⟨

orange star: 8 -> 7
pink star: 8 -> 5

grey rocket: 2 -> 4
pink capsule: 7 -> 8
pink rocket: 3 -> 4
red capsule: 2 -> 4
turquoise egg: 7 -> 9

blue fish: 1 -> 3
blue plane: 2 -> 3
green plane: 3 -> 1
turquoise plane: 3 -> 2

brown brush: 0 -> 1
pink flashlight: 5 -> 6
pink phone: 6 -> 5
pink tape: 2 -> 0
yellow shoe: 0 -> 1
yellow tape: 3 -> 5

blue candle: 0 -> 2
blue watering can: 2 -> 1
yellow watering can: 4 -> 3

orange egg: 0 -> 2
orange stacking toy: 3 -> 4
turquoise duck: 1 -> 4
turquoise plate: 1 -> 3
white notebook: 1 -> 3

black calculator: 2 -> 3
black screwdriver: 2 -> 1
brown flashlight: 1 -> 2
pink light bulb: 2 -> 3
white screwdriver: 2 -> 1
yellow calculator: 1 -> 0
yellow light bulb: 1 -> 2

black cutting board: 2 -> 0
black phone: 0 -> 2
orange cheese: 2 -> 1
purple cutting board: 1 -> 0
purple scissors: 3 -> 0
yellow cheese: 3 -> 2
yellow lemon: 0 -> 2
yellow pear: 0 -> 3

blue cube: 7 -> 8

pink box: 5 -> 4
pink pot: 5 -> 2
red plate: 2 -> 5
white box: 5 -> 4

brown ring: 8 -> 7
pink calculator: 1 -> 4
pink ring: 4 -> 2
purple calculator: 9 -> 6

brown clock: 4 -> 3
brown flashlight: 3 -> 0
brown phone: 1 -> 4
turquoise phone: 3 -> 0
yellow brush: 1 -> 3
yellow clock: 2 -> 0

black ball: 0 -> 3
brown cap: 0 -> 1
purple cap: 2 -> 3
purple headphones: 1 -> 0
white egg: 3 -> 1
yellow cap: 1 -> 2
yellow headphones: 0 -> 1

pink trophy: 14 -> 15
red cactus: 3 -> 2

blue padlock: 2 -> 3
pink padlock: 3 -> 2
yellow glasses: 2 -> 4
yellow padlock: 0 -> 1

⟩

> _Task item_:
Show each line of the material where the word "headphones" occurs.

> _Answer for this exercise_:
purple headphones: 1 -> 0
yellow headphones: 0 -> 1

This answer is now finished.